TASK OBJECTIVE.
Send back the line that contains "pink teddy bear: 11 -> 8" and all lines following it through the end of the data below, exactly, omitting pictures.

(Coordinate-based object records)
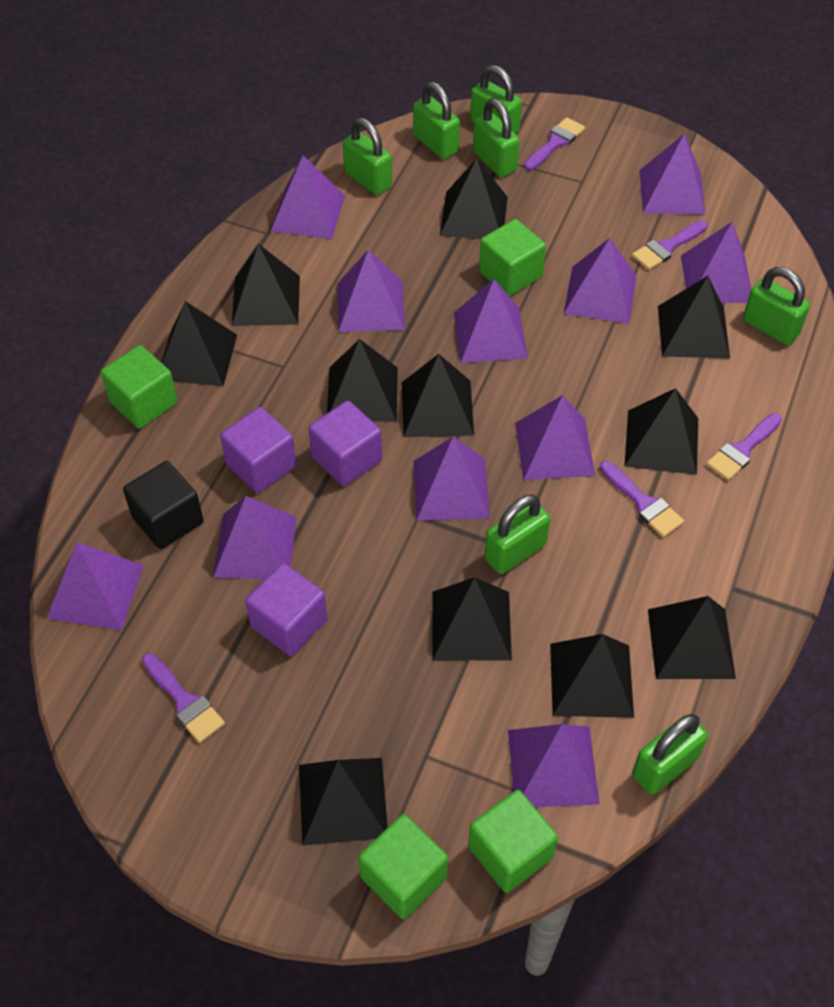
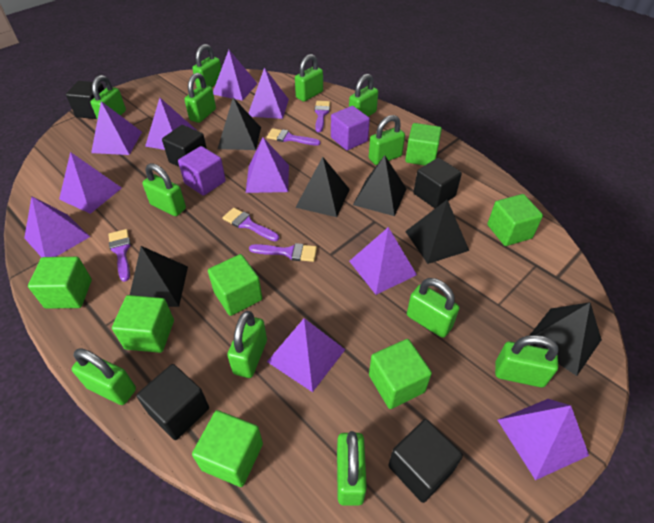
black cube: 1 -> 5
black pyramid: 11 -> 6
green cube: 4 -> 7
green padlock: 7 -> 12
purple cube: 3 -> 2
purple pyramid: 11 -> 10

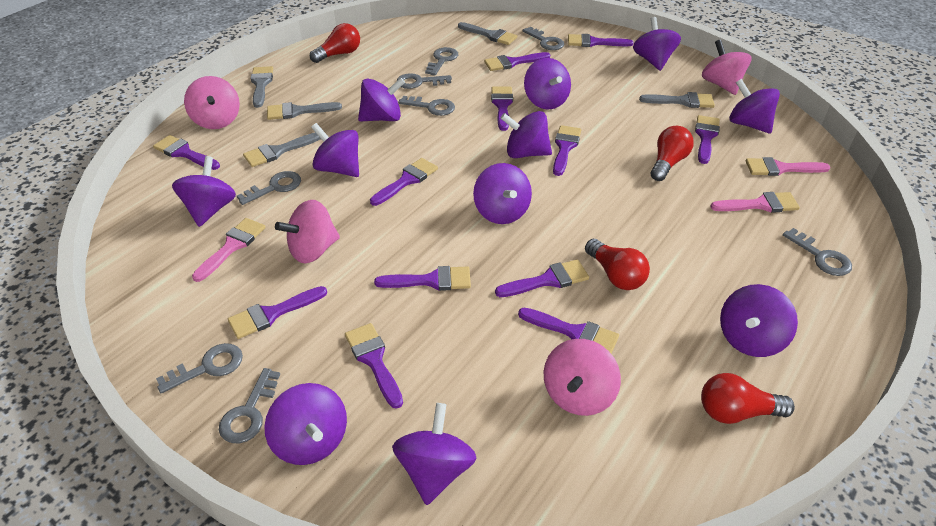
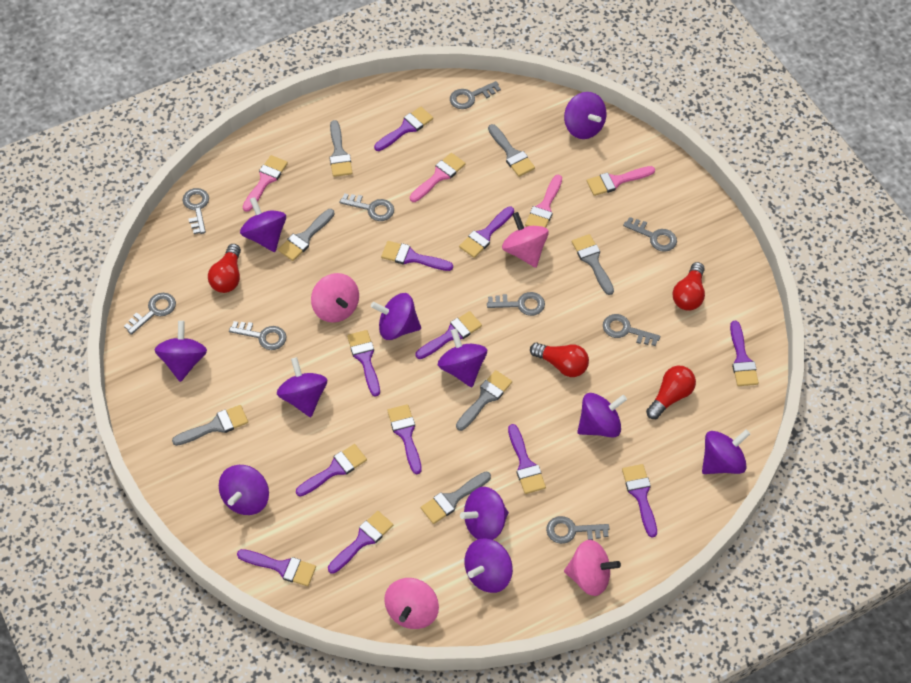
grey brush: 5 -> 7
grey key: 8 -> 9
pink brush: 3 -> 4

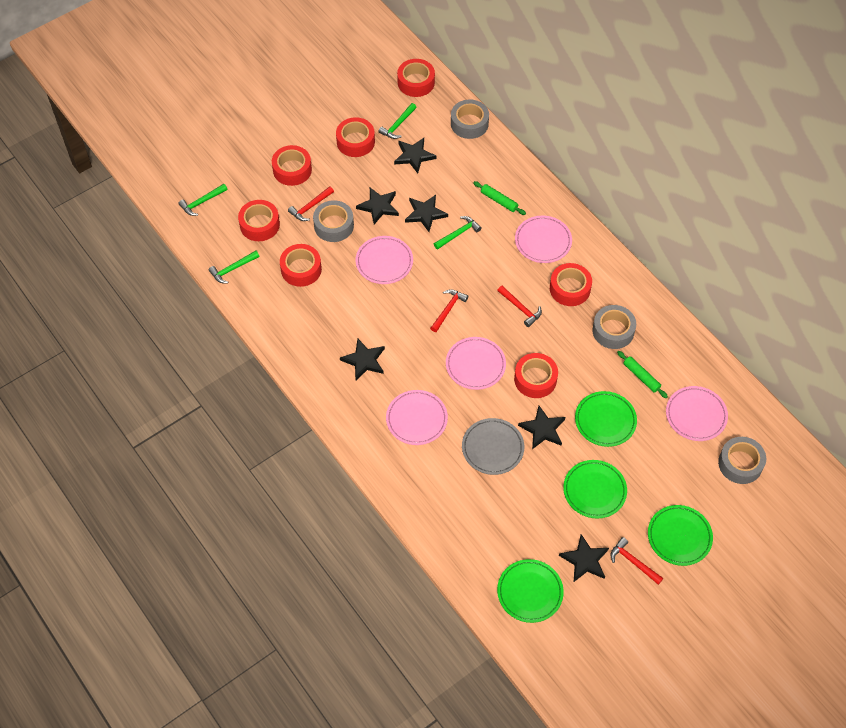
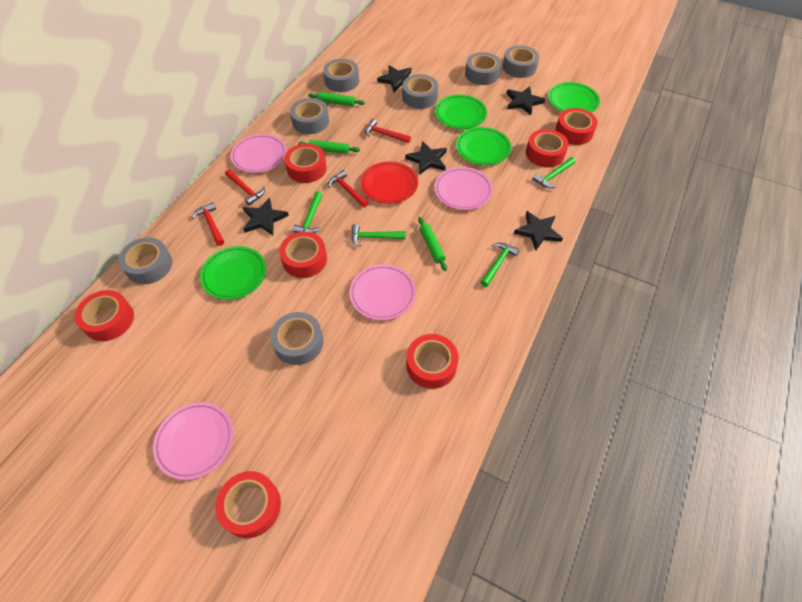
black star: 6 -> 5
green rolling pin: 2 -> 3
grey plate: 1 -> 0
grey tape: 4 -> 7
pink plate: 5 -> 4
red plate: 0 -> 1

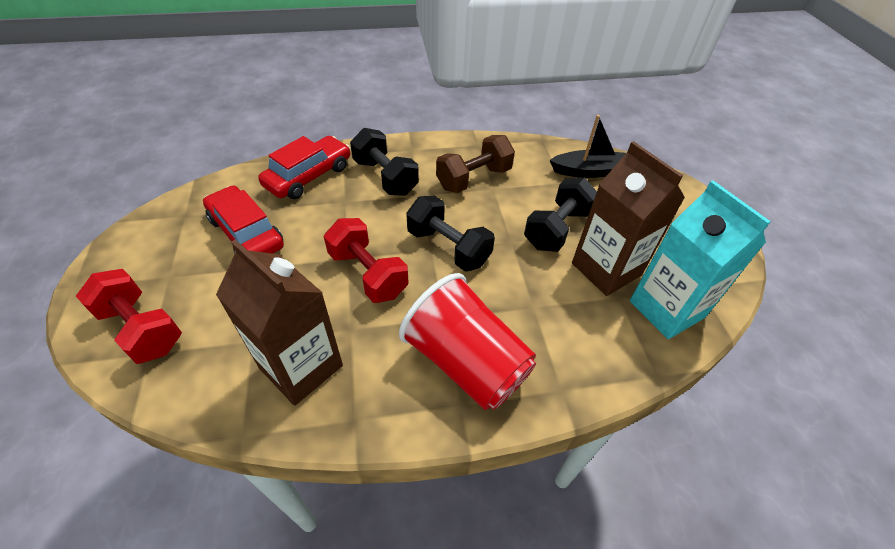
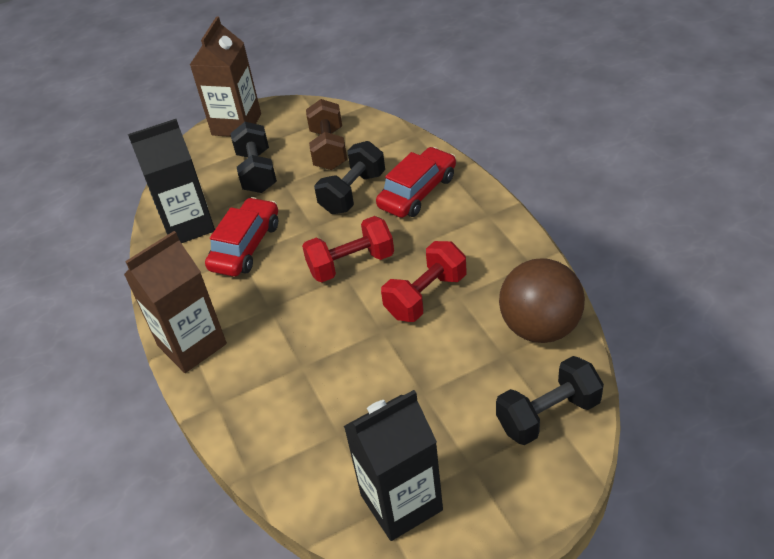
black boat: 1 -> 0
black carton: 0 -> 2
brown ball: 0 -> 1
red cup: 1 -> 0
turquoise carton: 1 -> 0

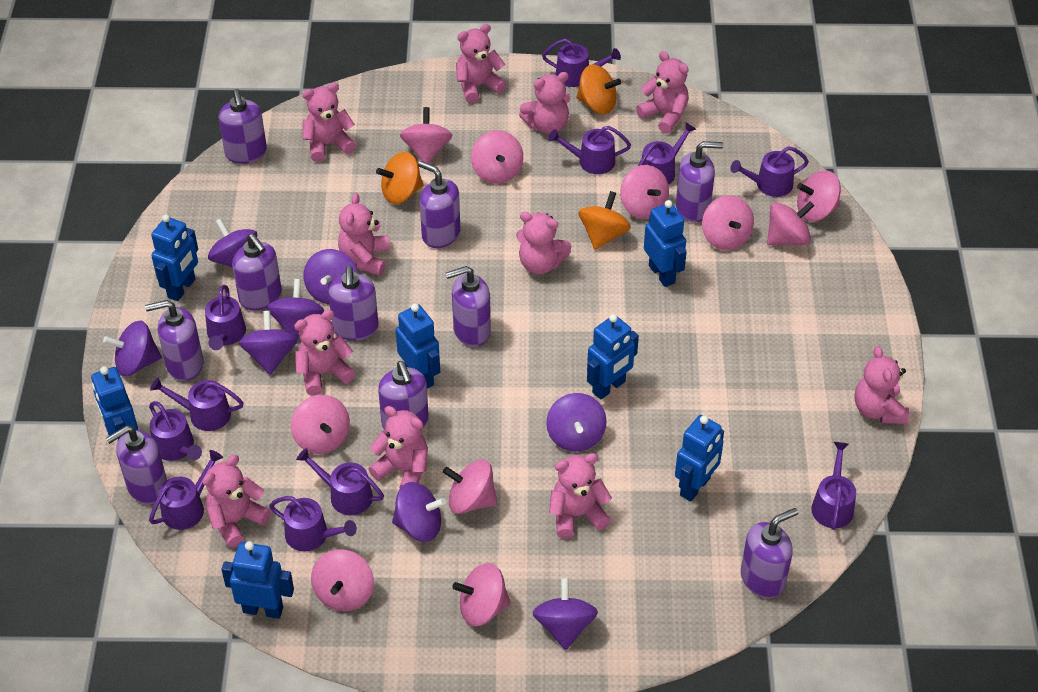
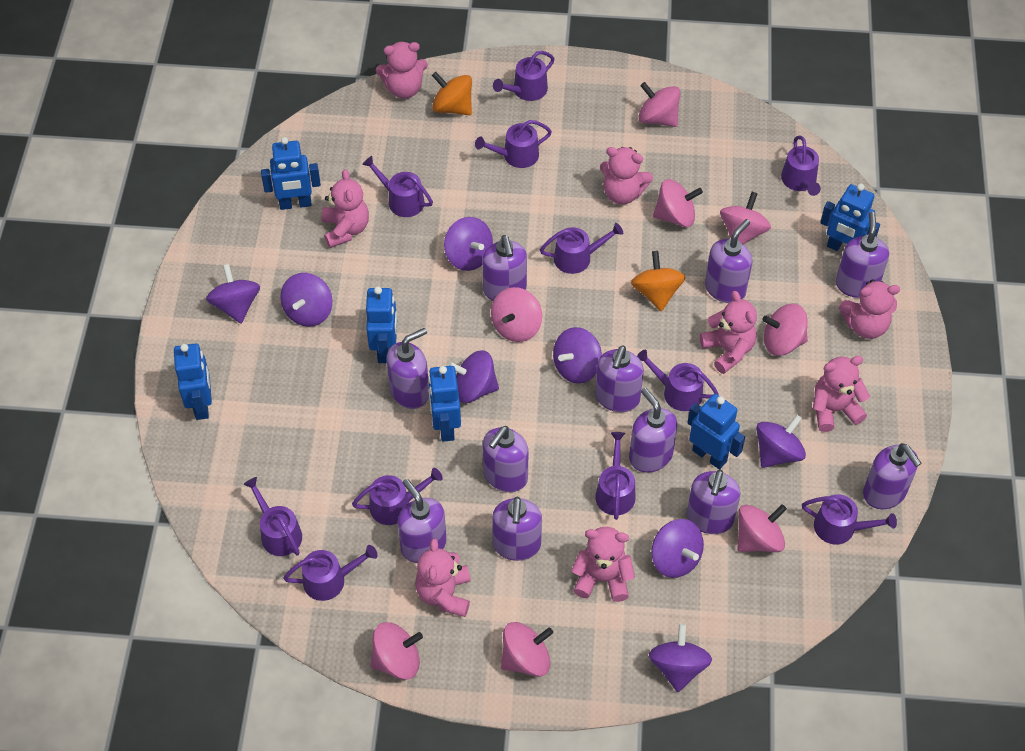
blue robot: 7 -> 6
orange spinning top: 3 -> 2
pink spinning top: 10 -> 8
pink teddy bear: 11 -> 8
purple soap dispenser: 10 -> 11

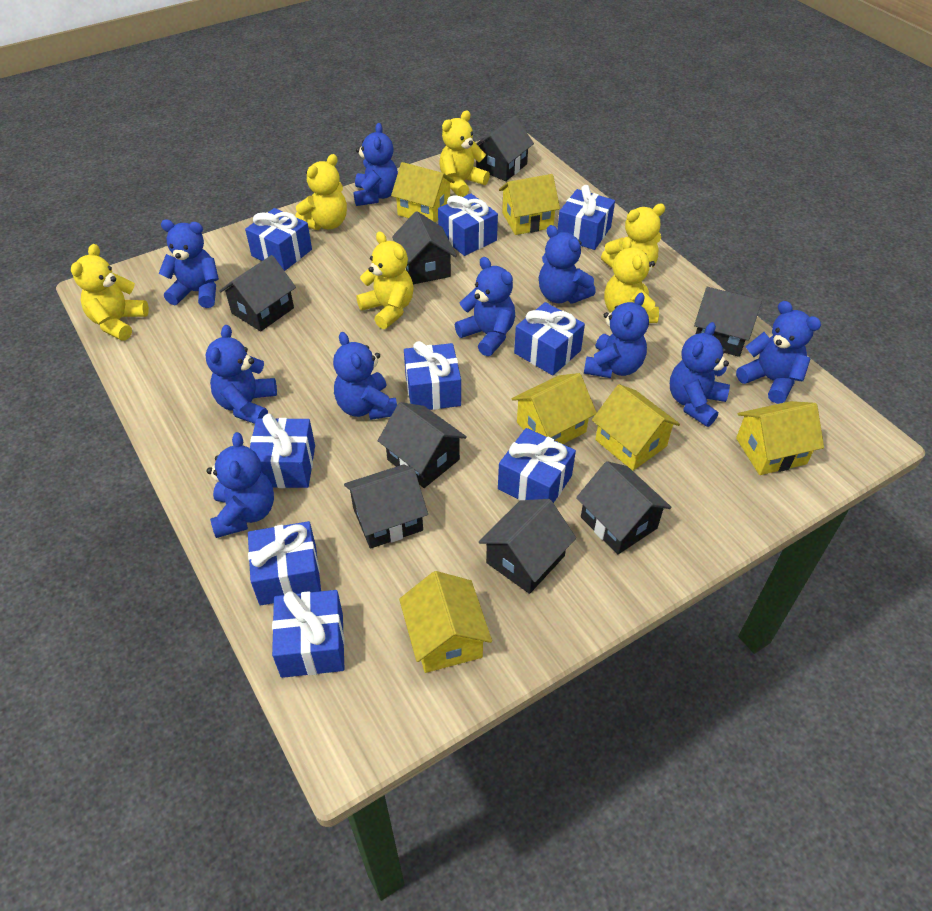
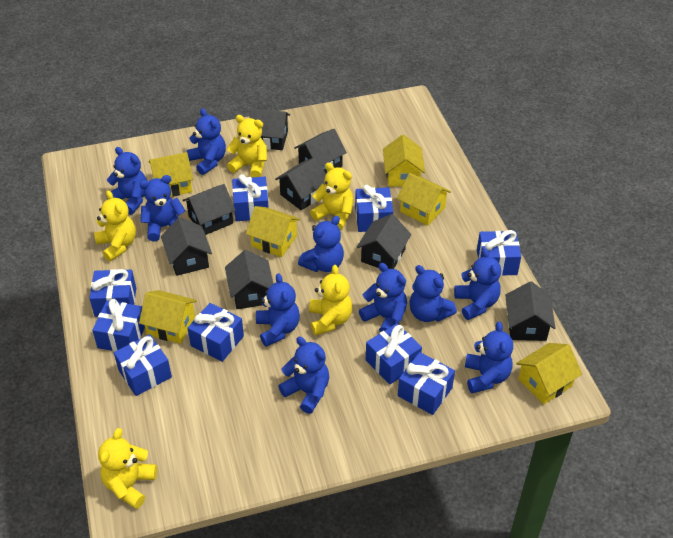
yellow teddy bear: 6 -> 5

OUTPUT.
pink teddy bear: 11 -> 8
purple soap dispenser: 10 -> 11

yellow teddy bear: 6 -> 5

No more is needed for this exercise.